The response should repeat word for word every line below from the one with "XT1: none -> 40MHz (n18, n19)" to the one with "U7 pin VCC: n15 -> +5V", inclusive, and nothing else; leave pictures out.
++++++++++++++++++++
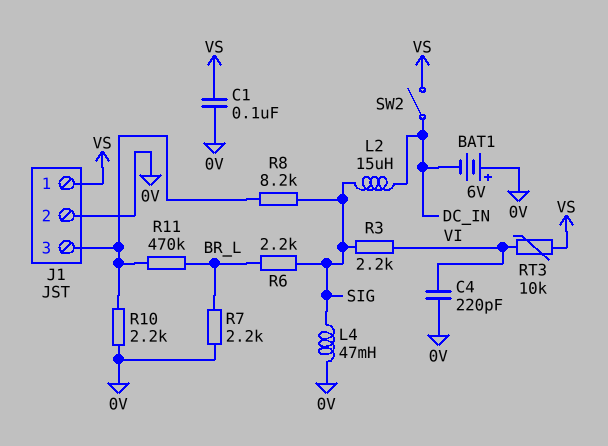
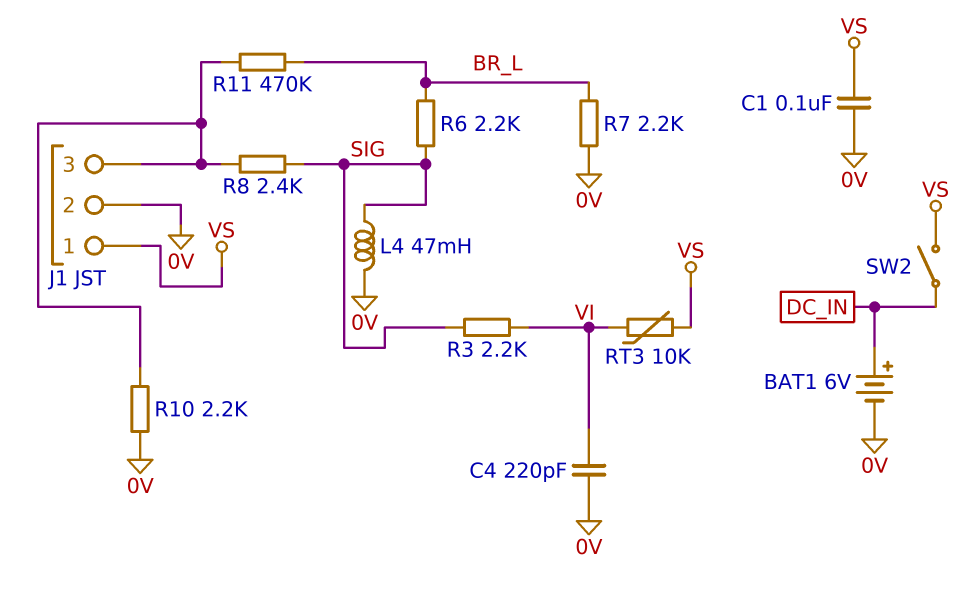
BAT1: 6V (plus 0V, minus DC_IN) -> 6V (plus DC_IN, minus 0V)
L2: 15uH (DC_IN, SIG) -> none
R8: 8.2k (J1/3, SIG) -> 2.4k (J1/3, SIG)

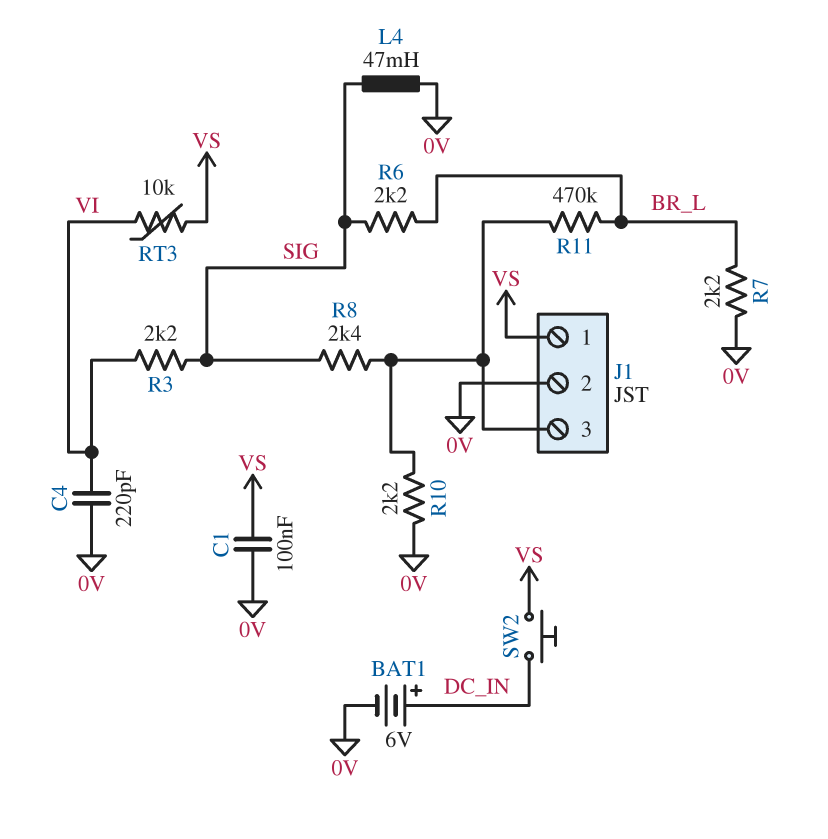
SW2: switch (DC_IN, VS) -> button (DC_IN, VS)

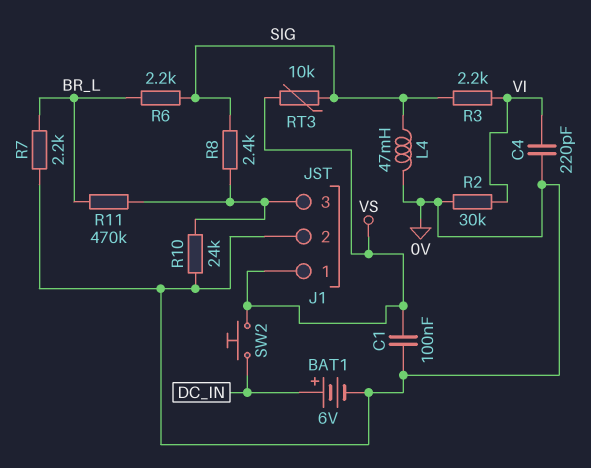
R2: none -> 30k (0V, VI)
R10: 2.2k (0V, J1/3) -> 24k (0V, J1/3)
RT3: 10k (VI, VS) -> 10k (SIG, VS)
++++++++++++++++++++
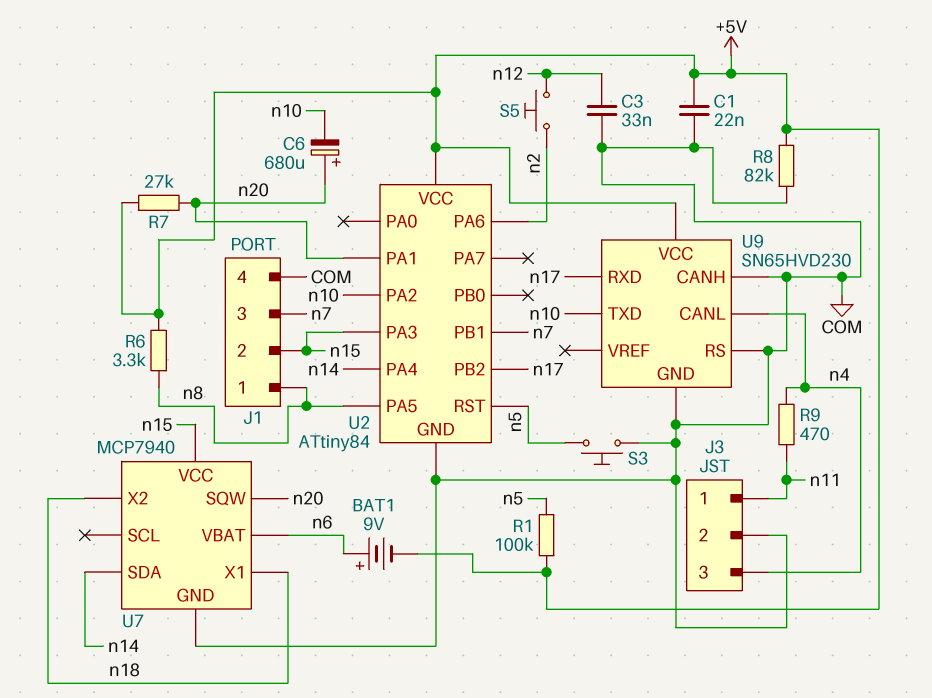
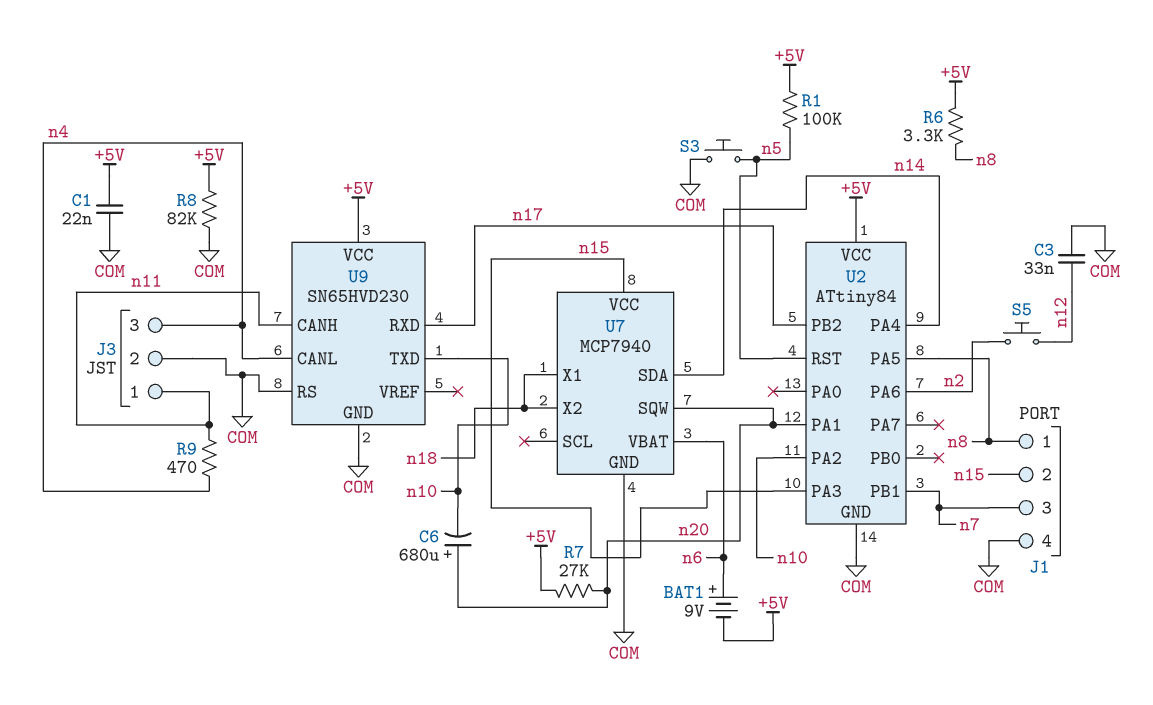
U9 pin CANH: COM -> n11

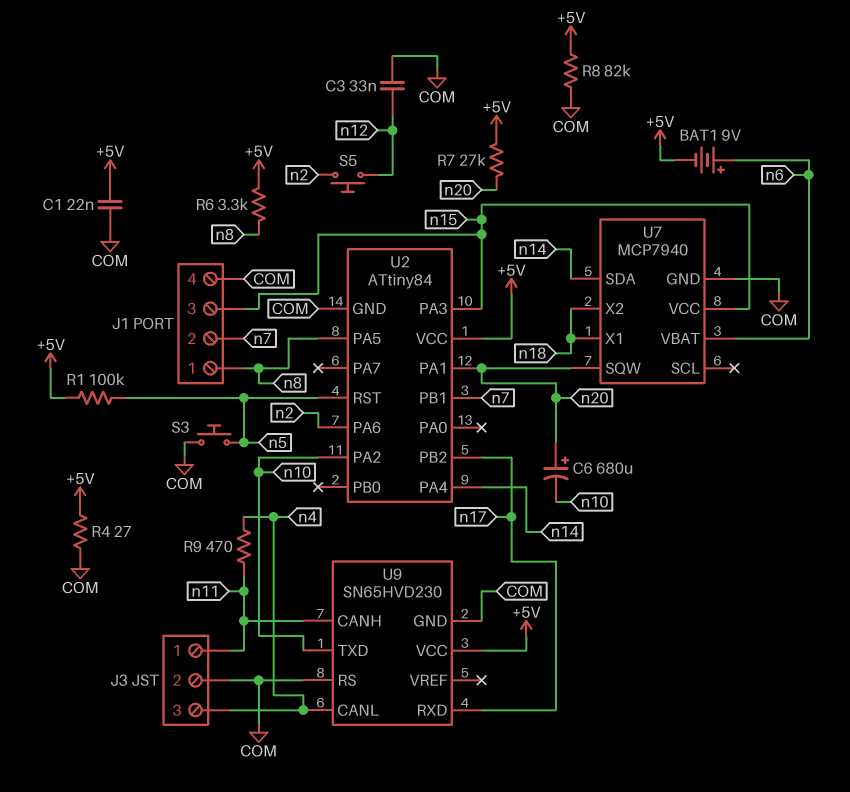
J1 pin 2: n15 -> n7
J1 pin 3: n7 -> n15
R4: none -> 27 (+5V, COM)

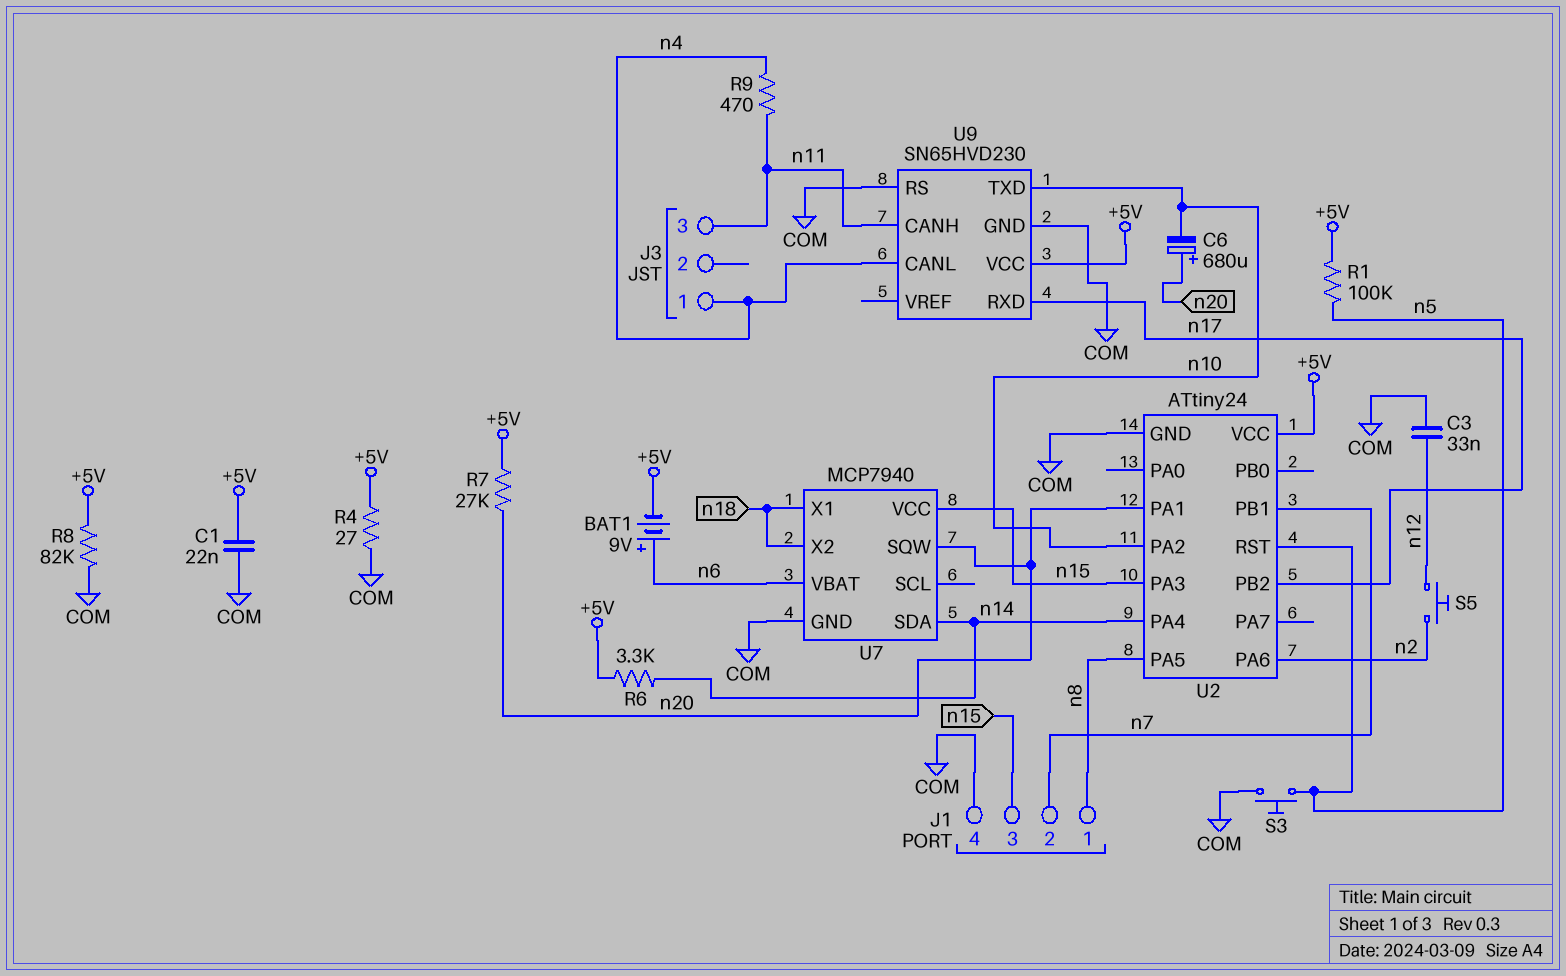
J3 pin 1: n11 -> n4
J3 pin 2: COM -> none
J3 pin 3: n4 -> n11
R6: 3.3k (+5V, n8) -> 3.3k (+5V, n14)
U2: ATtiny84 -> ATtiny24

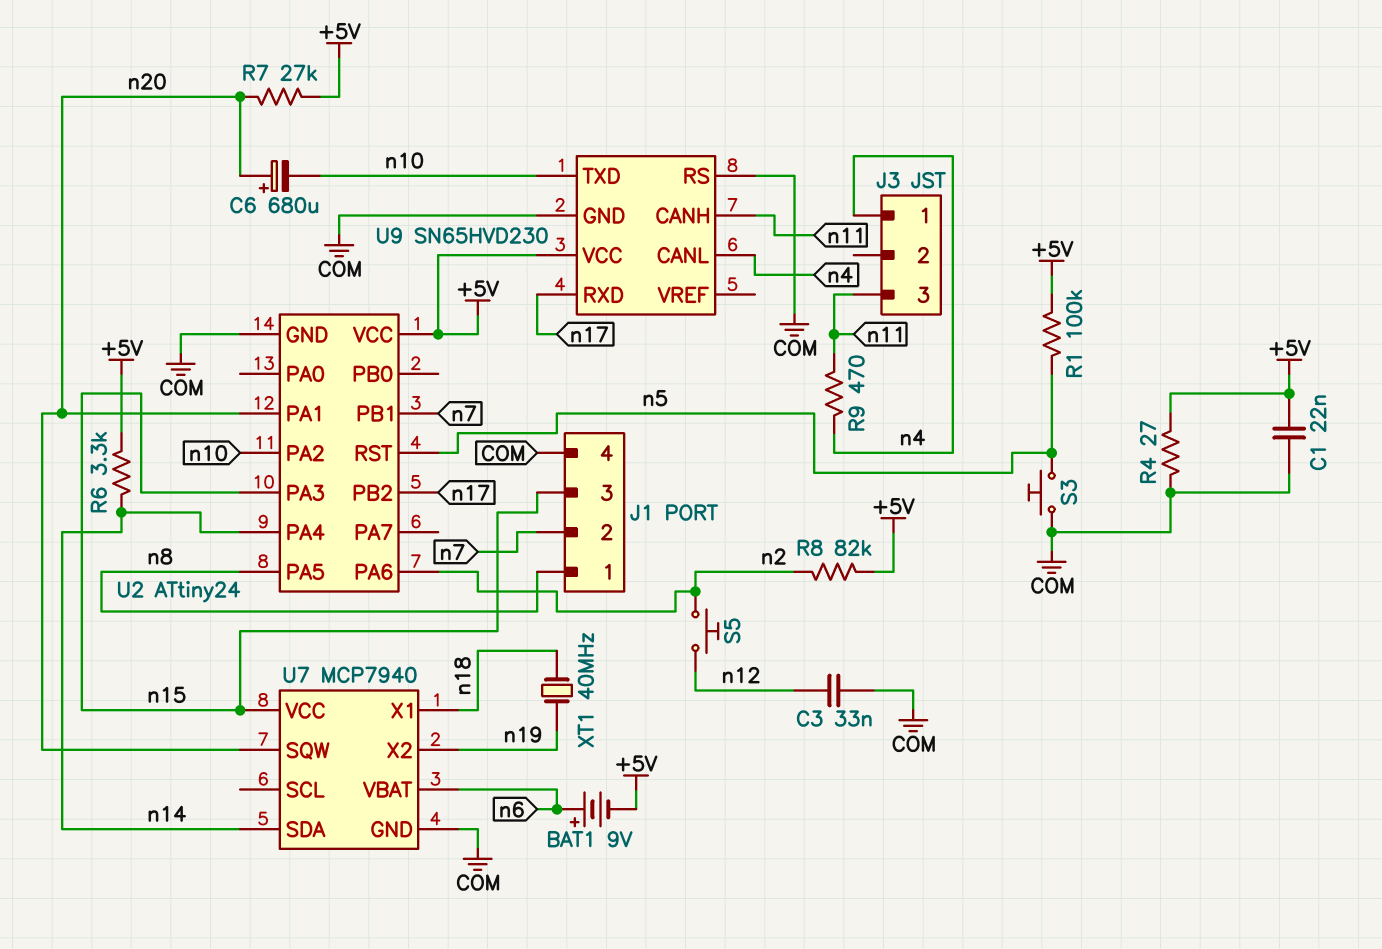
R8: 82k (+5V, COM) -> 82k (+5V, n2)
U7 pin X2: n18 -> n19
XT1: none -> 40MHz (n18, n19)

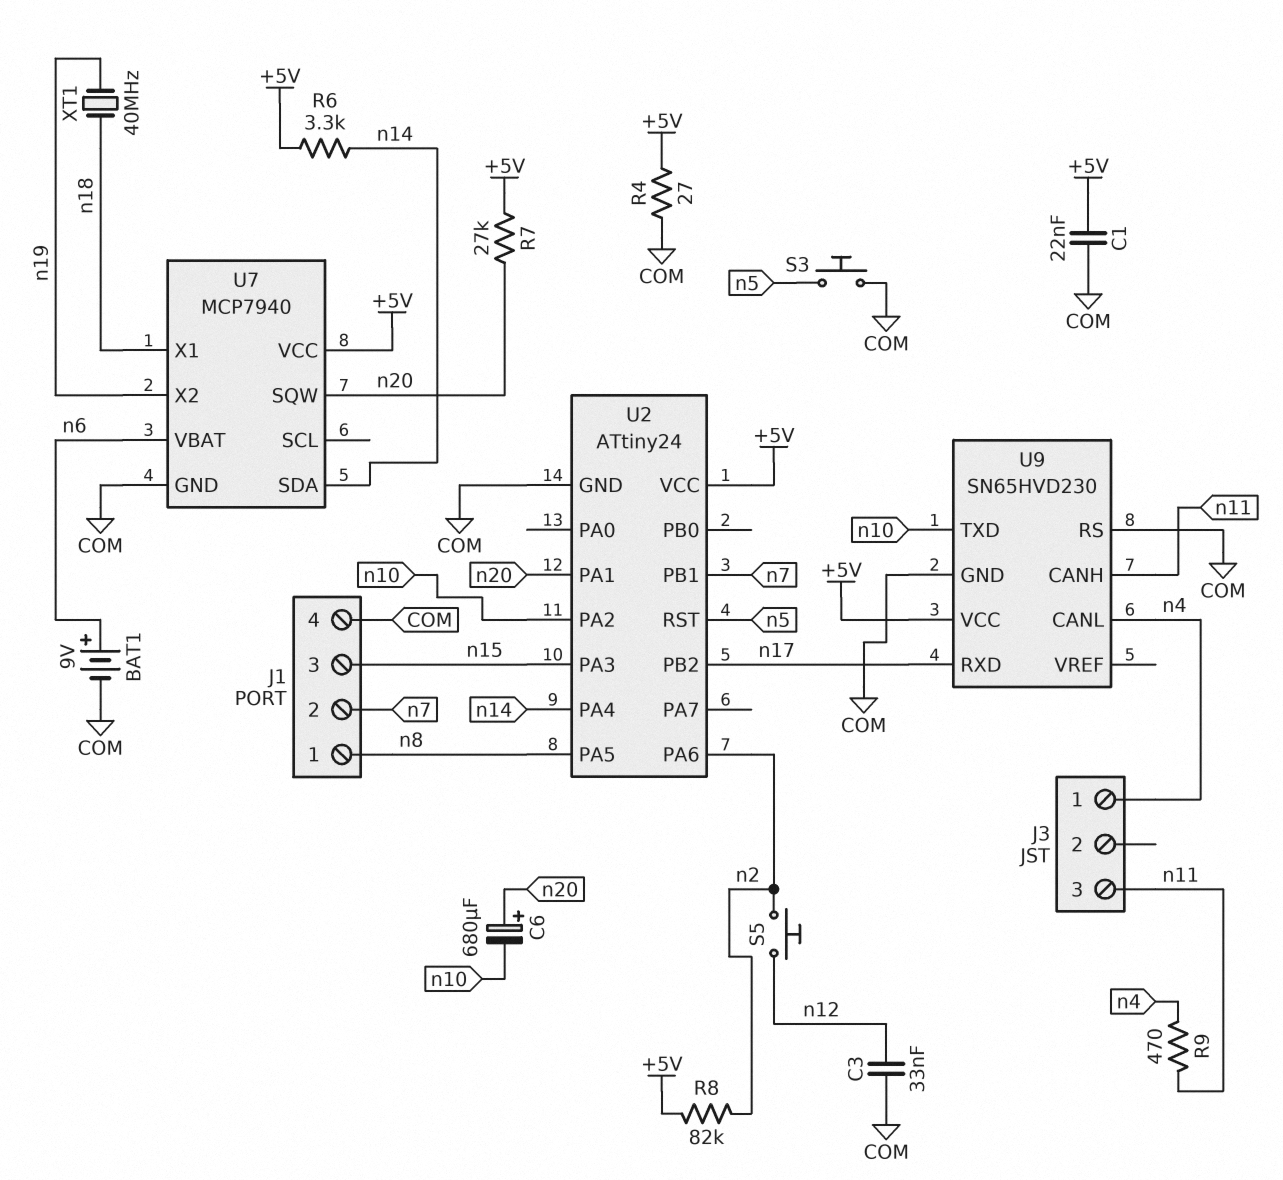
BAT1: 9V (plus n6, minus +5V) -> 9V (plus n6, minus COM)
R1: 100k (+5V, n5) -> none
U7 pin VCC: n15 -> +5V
++++++++++++++++++++
Response box -
XT1: none -> 40MHz (n18, n19)

BAT1: 9V (plus n6, minus +5V) -> 9V (plus n6, minus COM)
R1: 100k (+5V, n5) -> none
U7 pin VCC: n15 -> +5V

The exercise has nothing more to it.